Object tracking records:
....................

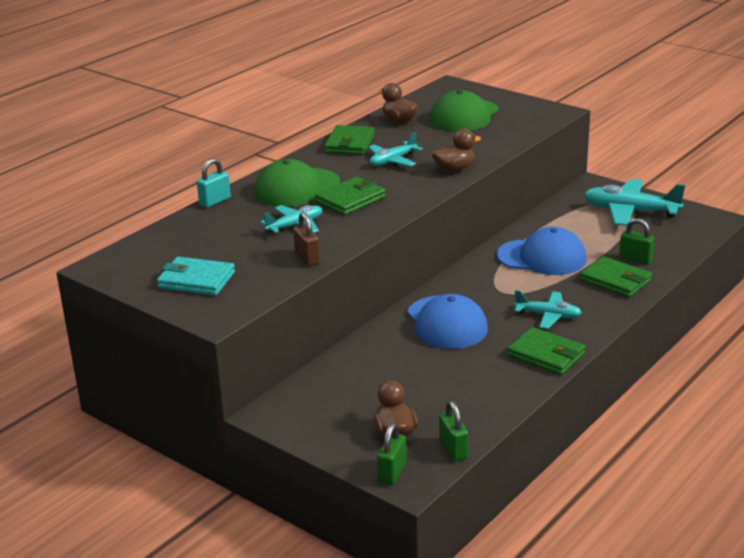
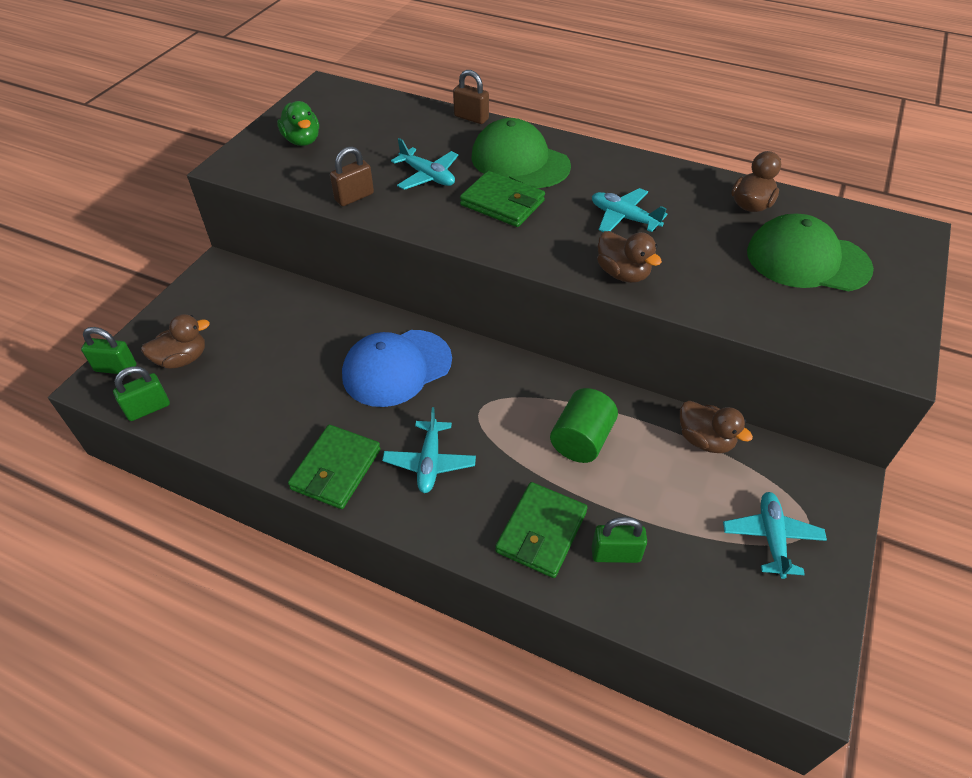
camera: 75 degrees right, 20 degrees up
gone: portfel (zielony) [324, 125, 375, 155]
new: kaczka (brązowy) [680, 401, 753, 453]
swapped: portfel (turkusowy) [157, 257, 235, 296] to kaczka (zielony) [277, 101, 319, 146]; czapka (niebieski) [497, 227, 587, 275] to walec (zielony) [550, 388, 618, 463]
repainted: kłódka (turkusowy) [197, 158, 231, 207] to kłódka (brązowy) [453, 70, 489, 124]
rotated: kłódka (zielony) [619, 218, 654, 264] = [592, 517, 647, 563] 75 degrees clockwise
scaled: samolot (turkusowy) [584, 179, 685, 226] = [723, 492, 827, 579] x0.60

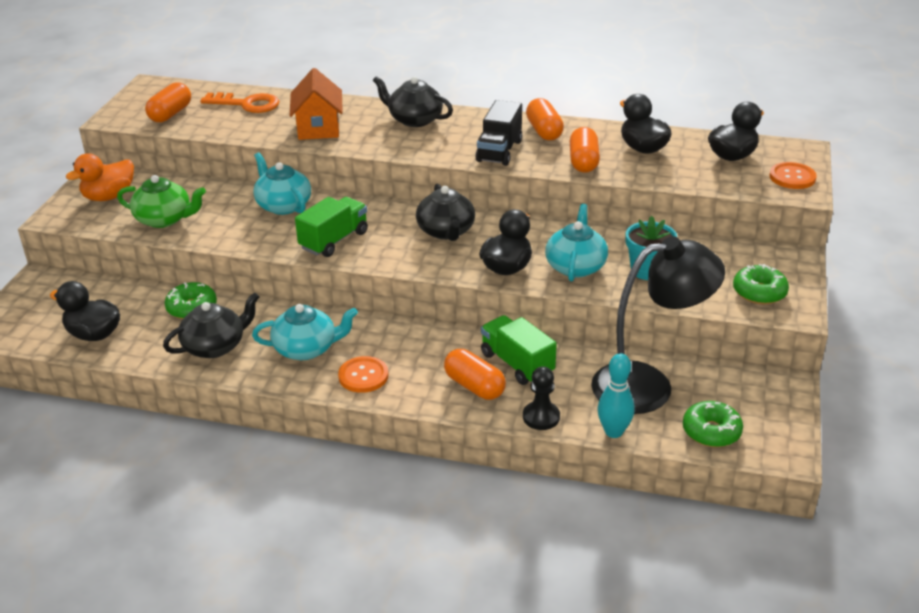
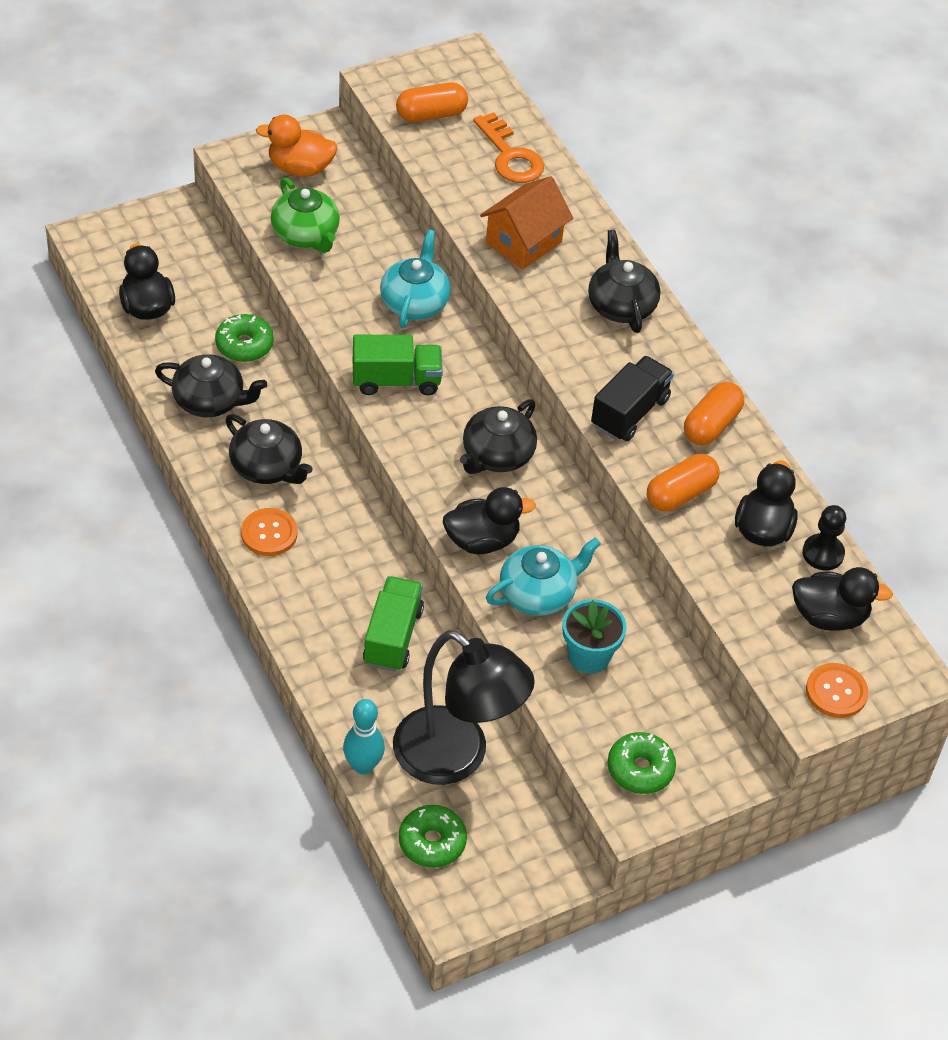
camera: 45 degrees right, 15 degrees up
gone: kapsułka (pomarańczowy) [444, 349, 506, 400]
shifted: pionek (czarny) [523, 367, 560, 430] to [802, 505, 846, 570]
repainted: imbryk (turkusowy) [252, 304, 358, 360] to imbryk (czarny) [225, 414, 313, 484]
rotated: ciężarówka (czarny) [475, 100, 522, 166] = [591, 356, 674, 441] 150 degrees clockwise

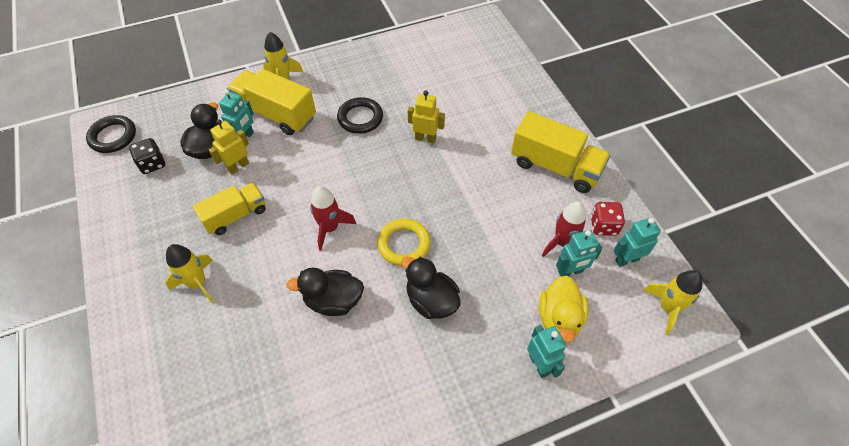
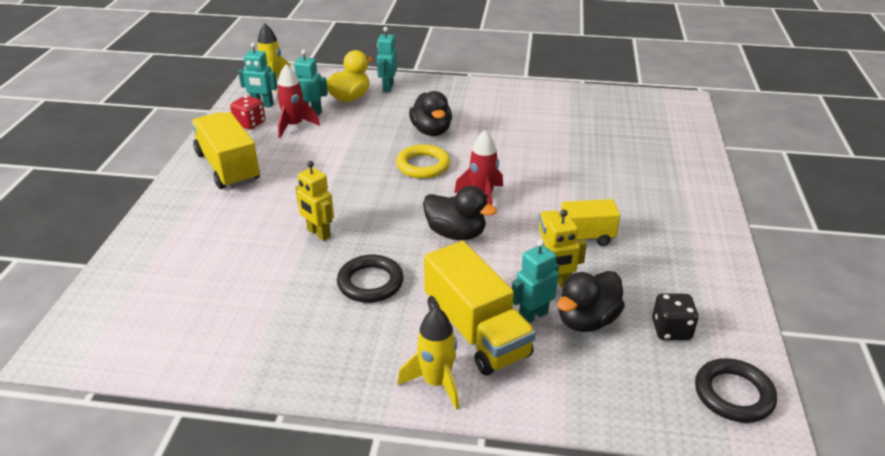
camera: 150 degrees left, 20 degrees down
gone: rakieta (żółty) [165, 244, 214, 303]
shifted: kaczka (czarny) [286, 267, 364, 316] to [423, 186, 497, 240]

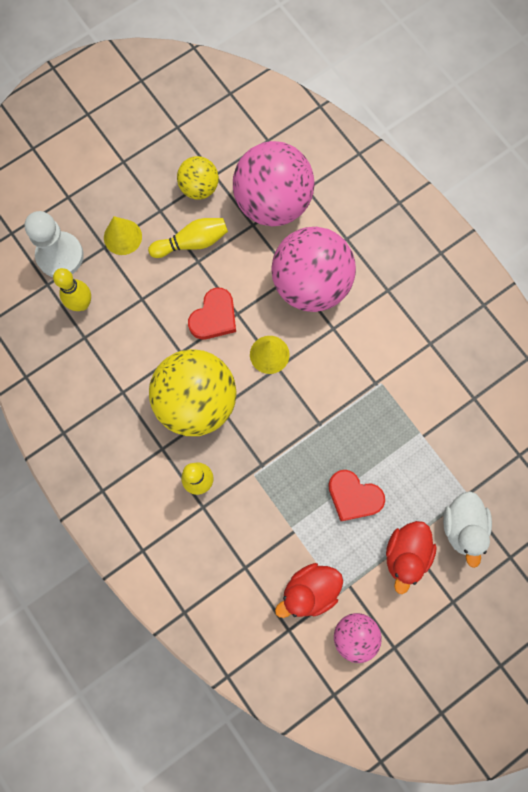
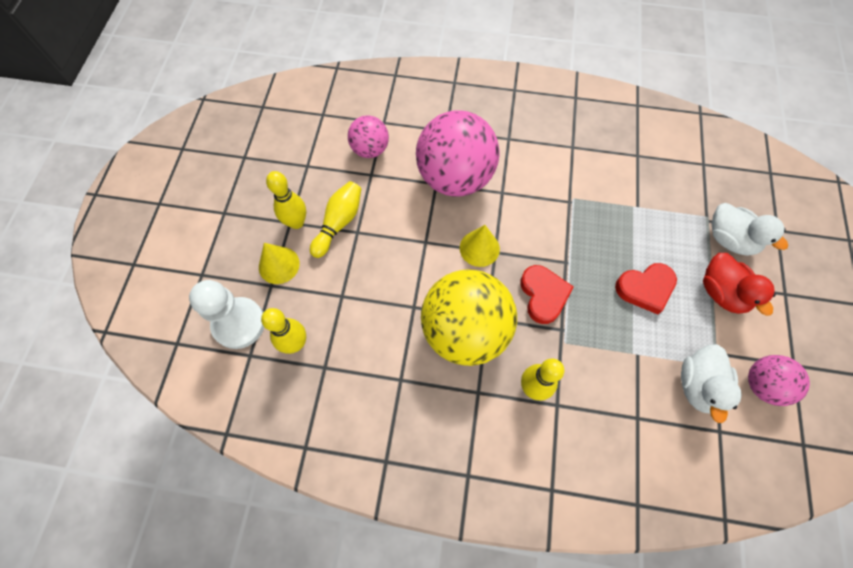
camera: 45 degrees left, 10 degrees down
gone: piłka (żółty) [177, 156, 219, 200]
new: kręgiel (żółty) [266, 171, 306, 229]
shifted: serce (czerwony) [188, 288, 236, 339] to [520, 265, 574, 324]
repainted: kaczka (czerwony) [275, 563, 343, 618] to kaczka (biały) [681, 344, 742, 423]
scaled: piłka (różowy) [233, 141, 315, 226] = [348, 115, 389, 158] x0.52

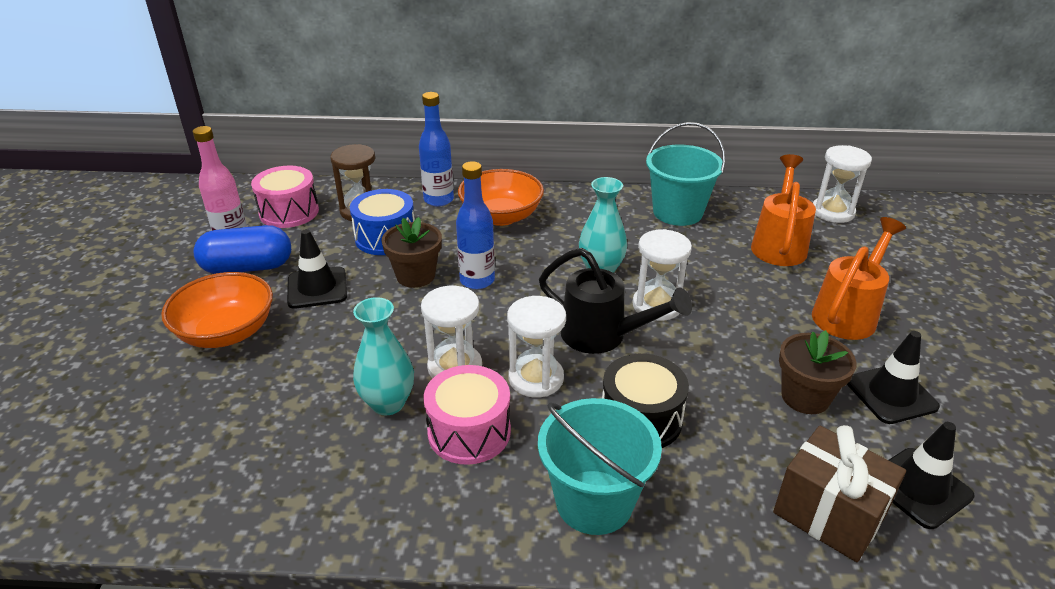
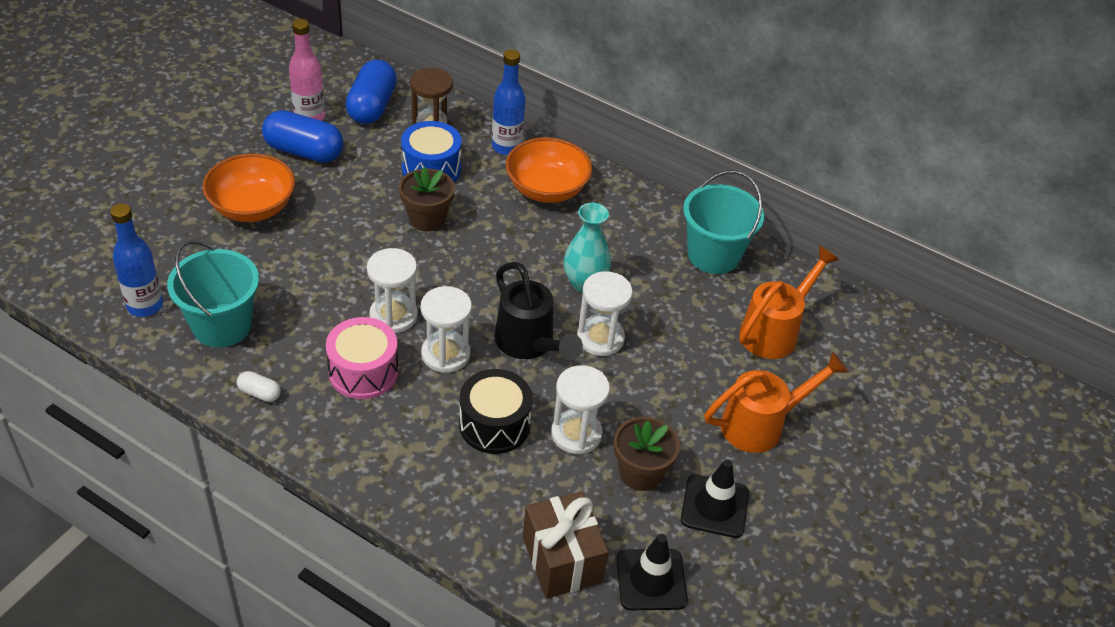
camera: 25 degrees right, 10 degrees up
gone: pachołek (czarny) [287, 229, 347, 309]; wazon (turkusowy) [353, 297, 414, 415]
new: kapsułka (biały) [237, 371, 281, 402]
shifted: butelka (niebieski) [456, 161, 495, 289] to [110, 203, 163, 317]; wiadro (turkusowy) [538, 398, 662, 535] to [167, 240, 259, 348]; klepsydra (biały) [813, 145, 872, 223] to [551, 365, 610, 454]
swapped: bęben (różowy) [251, 166, 319, 228] to kapsułka (niebieski) [346, 59, 397, 124]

....................

- What you are asked to do -
Copy, exactly and only, the lines above that begin with the one containing "repainted: kłódka (turkusowy)" and finish with the one containing "rotated: kłódka (zielony)".

- Answer to the problem -
repainted: kłódka (turkusowy) [197, 158, 231, 207] to kłódka (brązowy) [453, 70, 489, 124]
rotated: kłódka (zielony) [619, 218, 654, 264] = [592, 517, 647, 563] 75 degrees clockwise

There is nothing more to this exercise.